# Exercise instructions:
What lines below include the string "cyan"? Pick them out and copy them.

# Task material:
- - -
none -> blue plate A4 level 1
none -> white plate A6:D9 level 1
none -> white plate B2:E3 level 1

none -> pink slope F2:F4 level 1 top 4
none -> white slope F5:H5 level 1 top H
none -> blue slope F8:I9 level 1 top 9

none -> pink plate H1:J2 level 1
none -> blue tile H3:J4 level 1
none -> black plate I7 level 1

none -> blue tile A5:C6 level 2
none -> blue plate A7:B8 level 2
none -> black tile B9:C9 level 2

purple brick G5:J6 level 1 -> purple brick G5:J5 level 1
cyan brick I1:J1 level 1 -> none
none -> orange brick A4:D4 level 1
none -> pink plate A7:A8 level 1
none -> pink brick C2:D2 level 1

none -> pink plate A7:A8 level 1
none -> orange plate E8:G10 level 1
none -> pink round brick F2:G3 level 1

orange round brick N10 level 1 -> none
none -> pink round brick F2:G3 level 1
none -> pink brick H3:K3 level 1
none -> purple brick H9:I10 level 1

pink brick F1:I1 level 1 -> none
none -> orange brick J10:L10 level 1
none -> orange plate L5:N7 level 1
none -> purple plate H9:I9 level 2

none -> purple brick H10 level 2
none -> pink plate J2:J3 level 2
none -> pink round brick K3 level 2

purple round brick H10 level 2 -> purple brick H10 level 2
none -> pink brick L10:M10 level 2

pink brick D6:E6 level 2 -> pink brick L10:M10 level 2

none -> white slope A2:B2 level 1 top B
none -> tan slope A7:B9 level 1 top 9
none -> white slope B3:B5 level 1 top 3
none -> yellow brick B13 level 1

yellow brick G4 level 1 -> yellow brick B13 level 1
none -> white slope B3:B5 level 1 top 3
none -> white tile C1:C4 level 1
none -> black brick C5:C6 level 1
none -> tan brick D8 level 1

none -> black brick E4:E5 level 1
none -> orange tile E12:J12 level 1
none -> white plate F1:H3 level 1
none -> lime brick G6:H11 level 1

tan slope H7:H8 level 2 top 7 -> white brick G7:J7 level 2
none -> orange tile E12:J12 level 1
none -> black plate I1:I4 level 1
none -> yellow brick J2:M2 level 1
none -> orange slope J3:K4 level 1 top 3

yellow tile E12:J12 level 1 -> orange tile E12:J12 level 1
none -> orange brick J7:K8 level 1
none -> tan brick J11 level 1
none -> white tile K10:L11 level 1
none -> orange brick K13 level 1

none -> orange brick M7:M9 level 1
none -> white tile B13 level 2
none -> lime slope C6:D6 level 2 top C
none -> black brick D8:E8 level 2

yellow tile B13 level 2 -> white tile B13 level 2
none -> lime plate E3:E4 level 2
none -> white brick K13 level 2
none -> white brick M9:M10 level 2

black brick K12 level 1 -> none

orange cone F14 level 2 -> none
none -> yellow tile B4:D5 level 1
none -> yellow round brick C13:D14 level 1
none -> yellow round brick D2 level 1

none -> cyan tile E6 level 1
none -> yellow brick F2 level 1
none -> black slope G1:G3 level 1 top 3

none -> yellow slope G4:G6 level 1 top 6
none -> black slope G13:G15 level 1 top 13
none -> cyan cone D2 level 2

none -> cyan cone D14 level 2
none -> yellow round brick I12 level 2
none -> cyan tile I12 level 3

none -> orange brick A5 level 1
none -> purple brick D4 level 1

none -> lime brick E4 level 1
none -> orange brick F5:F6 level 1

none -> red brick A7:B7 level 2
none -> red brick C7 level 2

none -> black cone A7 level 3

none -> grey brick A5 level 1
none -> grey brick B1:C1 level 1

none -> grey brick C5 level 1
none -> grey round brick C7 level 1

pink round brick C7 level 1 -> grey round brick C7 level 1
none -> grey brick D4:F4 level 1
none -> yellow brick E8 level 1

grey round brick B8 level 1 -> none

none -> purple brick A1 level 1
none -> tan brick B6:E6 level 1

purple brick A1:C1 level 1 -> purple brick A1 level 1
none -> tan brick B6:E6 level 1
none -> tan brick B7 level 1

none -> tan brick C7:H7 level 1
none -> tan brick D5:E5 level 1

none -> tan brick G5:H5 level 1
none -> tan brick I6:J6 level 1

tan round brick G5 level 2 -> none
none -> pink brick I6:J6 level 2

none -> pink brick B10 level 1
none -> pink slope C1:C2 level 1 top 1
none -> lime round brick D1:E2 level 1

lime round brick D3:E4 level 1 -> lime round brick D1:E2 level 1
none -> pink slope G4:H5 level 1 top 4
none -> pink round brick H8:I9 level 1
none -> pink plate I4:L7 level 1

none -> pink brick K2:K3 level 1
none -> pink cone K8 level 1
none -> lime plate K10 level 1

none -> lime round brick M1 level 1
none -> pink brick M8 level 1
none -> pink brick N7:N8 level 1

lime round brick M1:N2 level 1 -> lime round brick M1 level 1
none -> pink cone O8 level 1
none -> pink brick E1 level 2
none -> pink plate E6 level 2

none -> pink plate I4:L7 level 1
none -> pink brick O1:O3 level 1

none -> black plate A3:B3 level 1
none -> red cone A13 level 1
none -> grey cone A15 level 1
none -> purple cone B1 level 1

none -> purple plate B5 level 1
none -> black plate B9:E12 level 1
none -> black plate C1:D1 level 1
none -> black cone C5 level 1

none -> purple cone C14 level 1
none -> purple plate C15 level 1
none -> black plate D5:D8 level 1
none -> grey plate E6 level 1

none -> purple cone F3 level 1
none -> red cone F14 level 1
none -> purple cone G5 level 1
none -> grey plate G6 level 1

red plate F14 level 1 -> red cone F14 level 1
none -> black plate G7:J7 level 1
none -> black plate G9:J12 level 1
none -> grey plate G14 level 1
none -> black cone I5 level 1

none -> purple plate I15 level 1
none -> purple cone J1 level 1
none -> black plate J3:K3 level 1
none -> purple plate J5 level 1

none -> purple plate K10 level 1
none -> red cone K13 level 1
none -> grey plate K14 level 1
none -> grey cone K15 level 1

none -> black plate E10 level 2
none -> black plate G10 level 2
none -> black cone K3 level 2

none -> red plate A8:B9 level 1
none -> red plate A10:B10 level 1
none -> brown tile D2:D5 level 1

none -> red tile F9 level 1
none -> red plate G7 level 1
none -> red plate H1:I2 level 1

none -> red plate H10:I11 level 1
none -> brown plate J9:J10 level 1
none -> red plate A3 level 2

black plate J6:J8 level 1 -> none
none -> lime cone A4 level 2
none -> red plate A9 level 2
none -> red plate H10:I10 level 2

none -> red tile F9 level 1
- - -
# Worked solution:
cyan brick I1:J1 level 1 -> none
none -> cyan tile E6 level 1
none -> cyan cone D2 level 2
none -> cyan cone D14 level 2
none -> cyan tile I12 level 3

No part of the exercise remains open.